▶ **MATERIAL FOR THIS TASK**:
^^^^

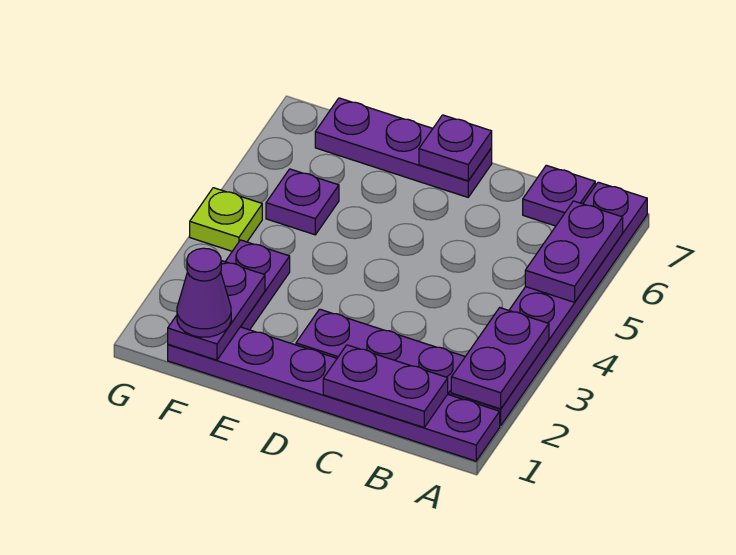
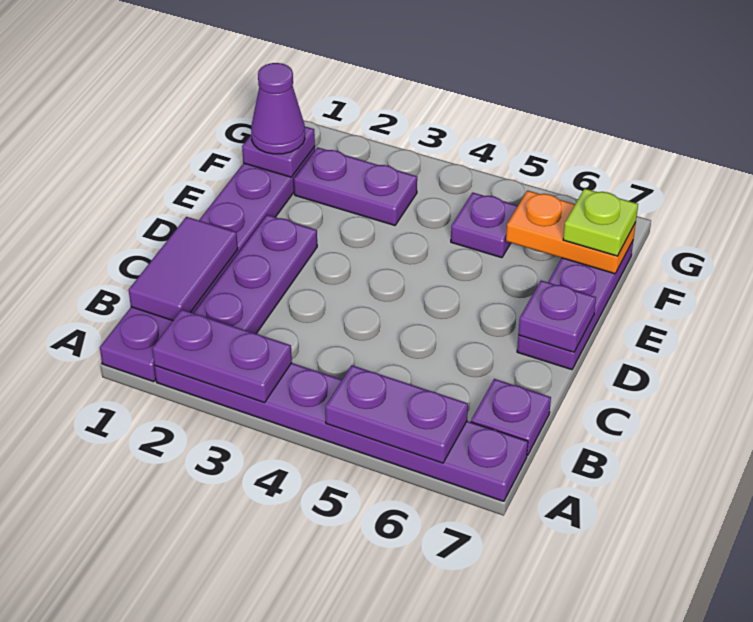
purple plate B1:C1 level 2 -> purple tile B1:C1 level 2
purple plate F1:F2 level 2 -> purple plate F1 level 2
none -> orange plate F6:F7 level 2
lime plate G4 level 1 -> lime plate F7 level 3

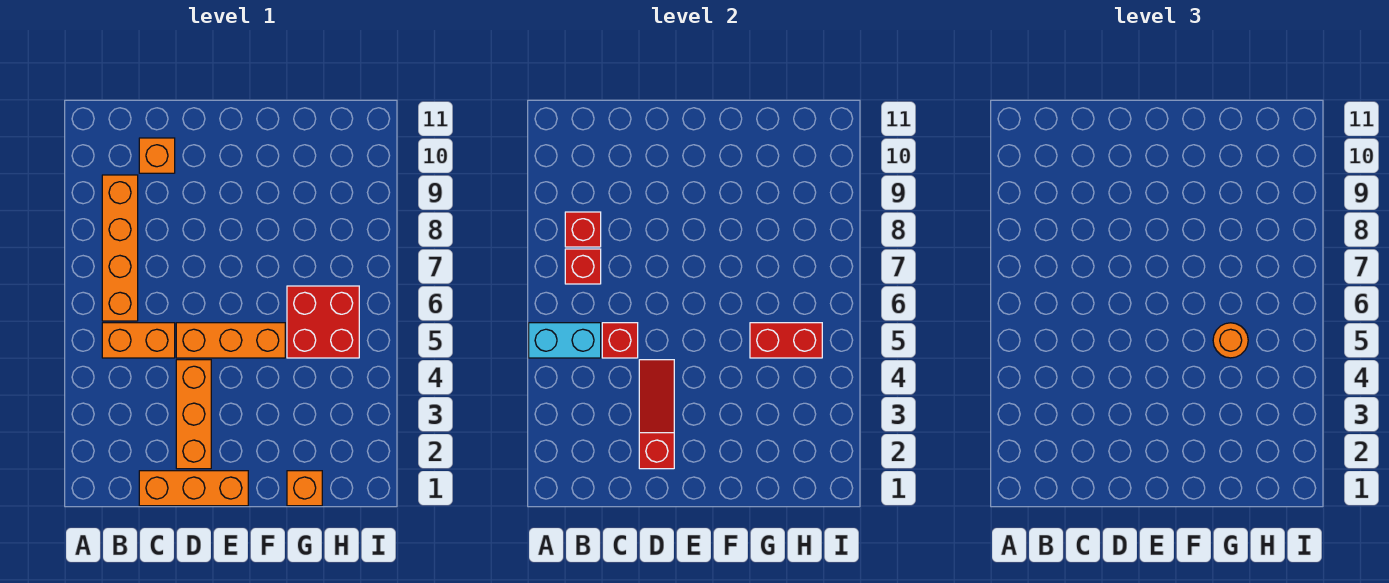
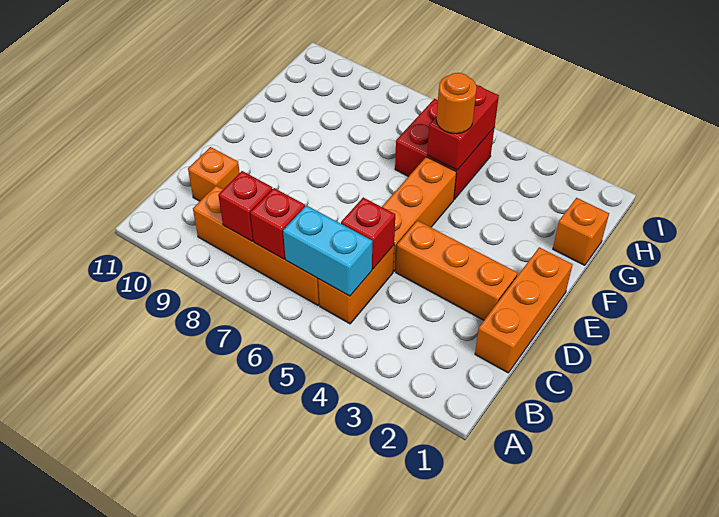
cyan brick A5:B5 level 2 -> cyan brick B5:B6 level 2
red slope D2:D4 level 2 top 2 -> none

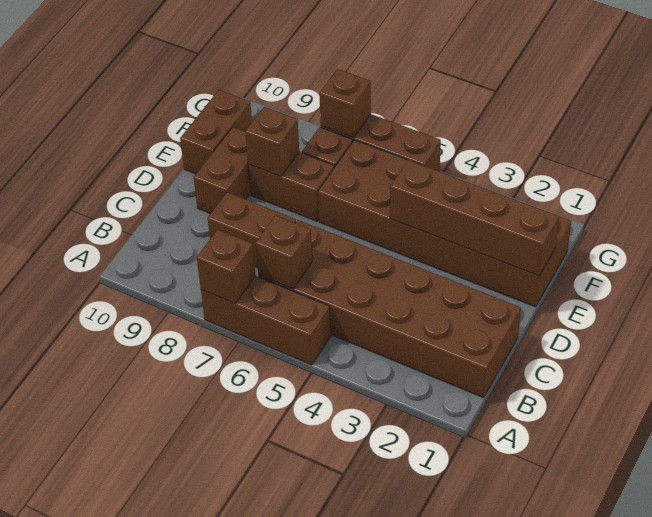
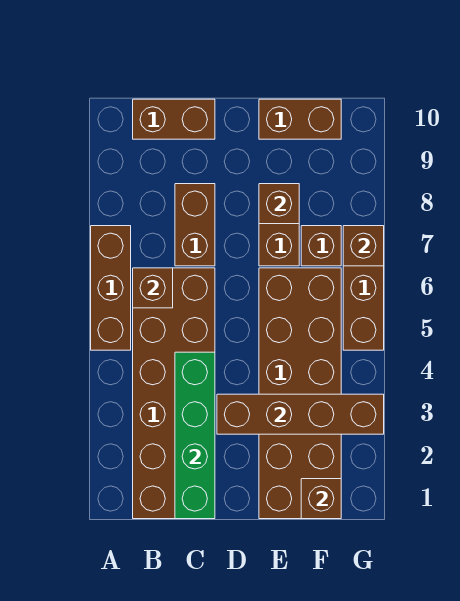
brown brick A7 level 2 -> brown brick F1 level 2
none -> green brick C1:C4 level 2
brown brick D9:E9 level 1 -> brown brick B10:C10 level 1
brown brick E1:E4 level 2 -> brown brick D3:G3 level 2

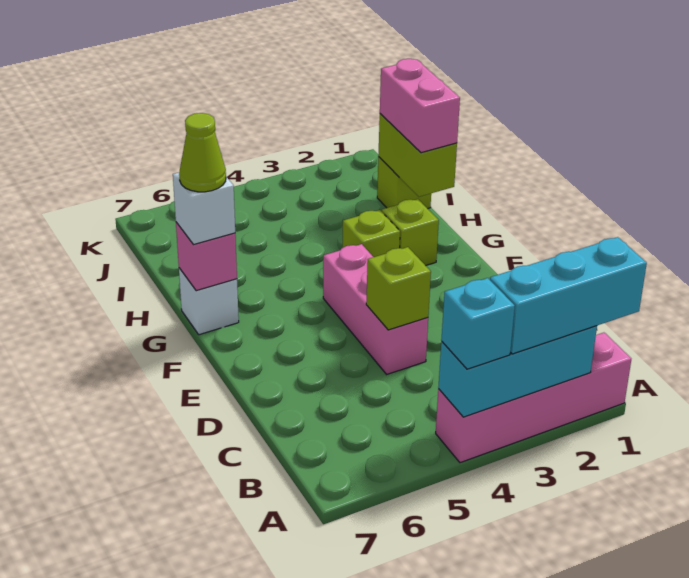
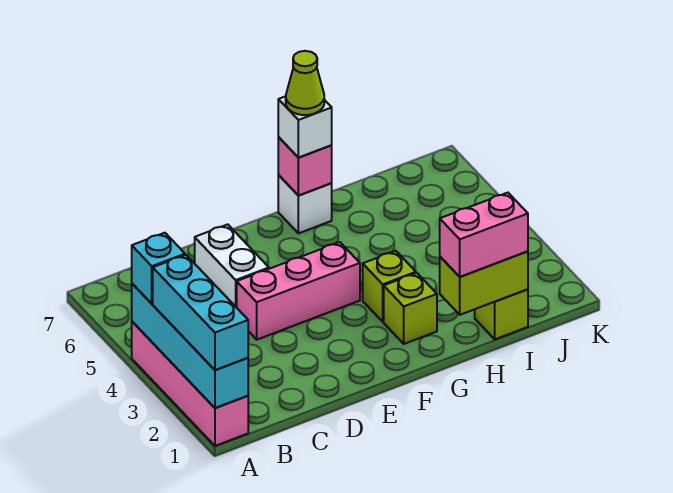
cyan brick A2:A4 level 2 -> cyan brick A1:A4 level 2
lime brick D4 level 2 -> none
none -> white brick D5:D6 level 1

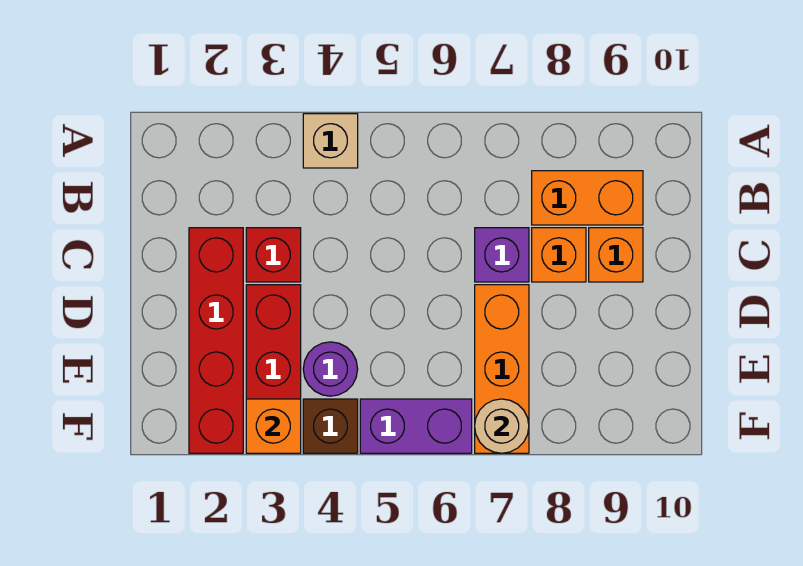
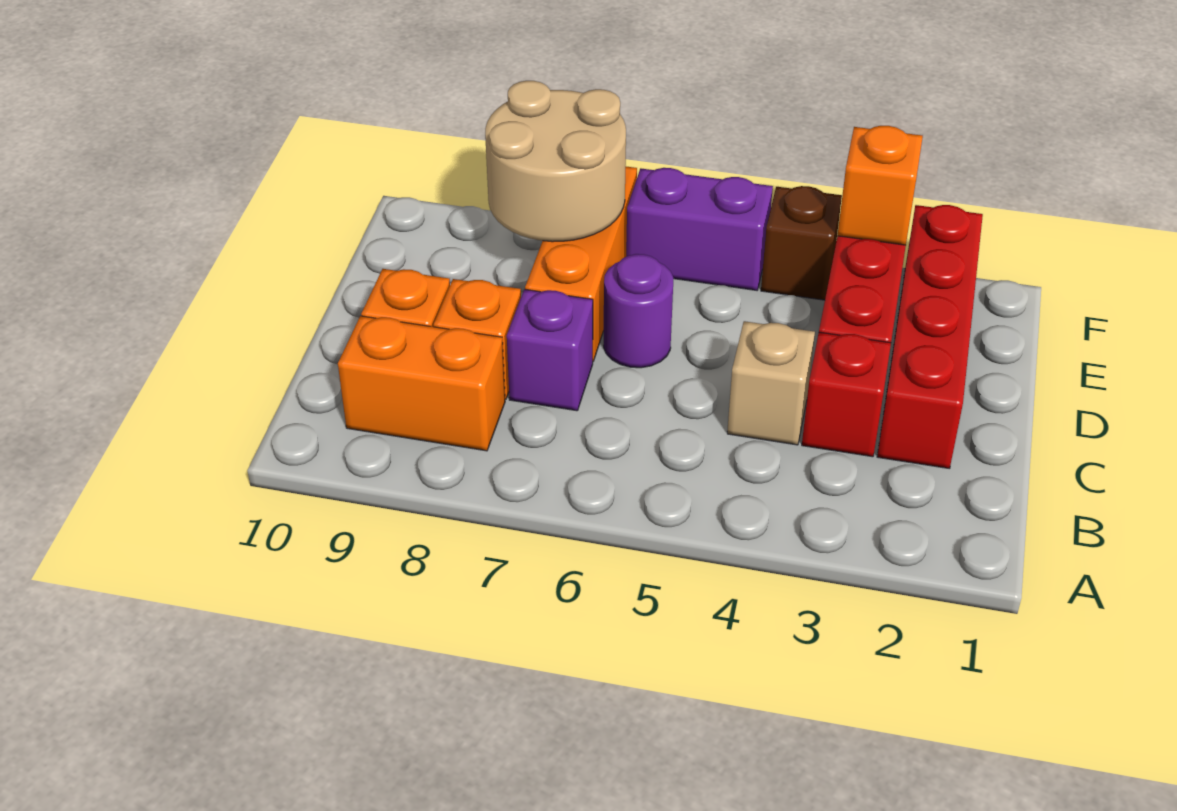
tan brick A4 level 1 -> tan brick C4 level 1
purple round brick E4 level 1 -> purple round brick D6 level 1
tan round brick F7 level 2 -> tan round brick E7:F8 level 2

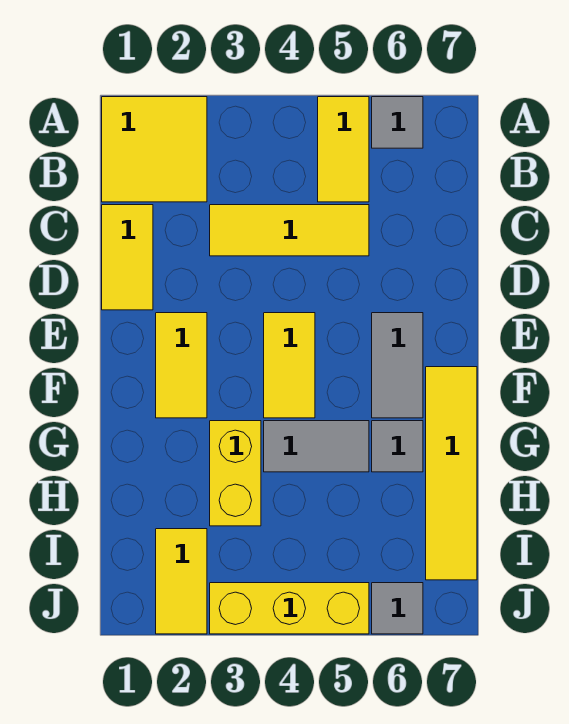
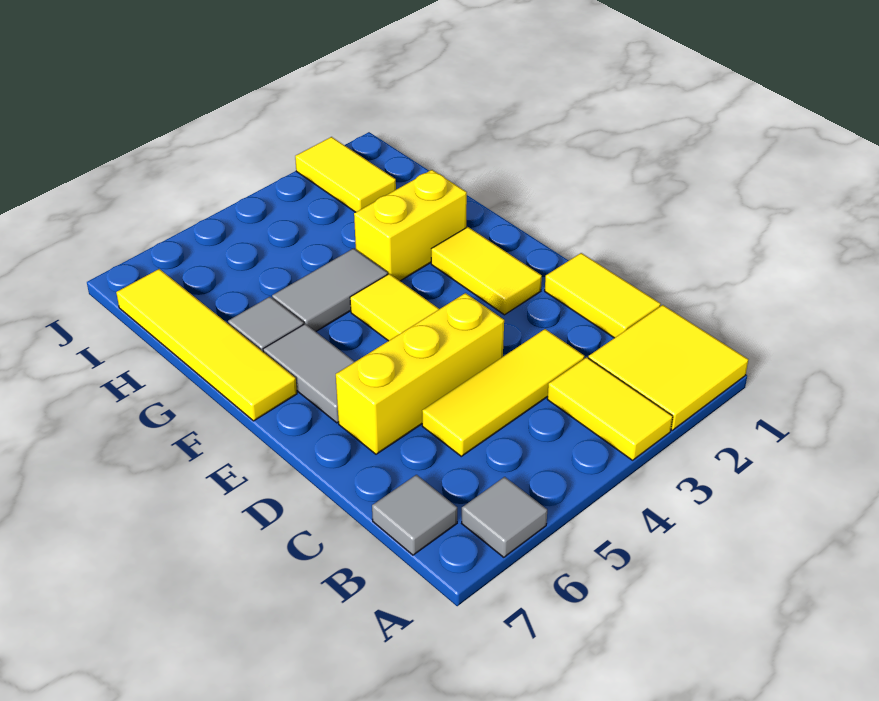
yellow tile A5:B5 level 1 -> yellow tile A3:B3 level 1
yellow brick G3:H3 level 1 -> yellow brick G2:G3 level 1
yellow brick J3:J5 level 1 -> yellow brick D4:D6 level 1
grey tile J6 level 1 -> grey tile B7 level 1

^^^^

▶ **DIRECTIONS FOR THIS TASK**:
Keep only those lines of the records that hold "tile", and return them.

▶ **WRITTEN SOLUTION**:
purple plate B1:C1 level 2 -> purple tile B1:C1 level 2
yellow tile A5:B5 level 1 -> yellow tile A3:B3 level 1
grey tile J6 level 1 -> grey tile B7 level 1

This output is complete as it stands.